=== Work request ===
Your output is the line containing "RGB2 pin B: 3 -> RX" plus all lines after it to the end of the records, reproduced exactly, with nothing else.

[Revision comparison data]
== == ==

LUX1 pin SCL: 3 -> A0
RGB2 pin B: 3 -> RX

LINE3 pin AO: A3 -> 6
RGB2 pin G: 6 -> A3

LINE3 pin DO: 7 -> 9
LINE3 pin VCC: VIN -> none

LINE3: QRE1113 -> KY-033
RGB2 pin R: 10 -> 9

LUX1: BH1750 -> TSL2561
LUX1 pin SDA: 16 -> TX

== == ==

=== Finished exercise ===
RGB2 pin B: 3 -> RX

LINE3 pin AO: A3 -> 6
RGB2 pin G: 6 -> A3

LINE3 pin DO: 7 -> 9
LINE3 pin VCC: VIN -> none

LINE3: QRE1113 -> KY-033
RGB2 pin R: 10 -> 9

LUX1: BH1750 -> TSL2561
LUX1 pin SDA: 16 -> TX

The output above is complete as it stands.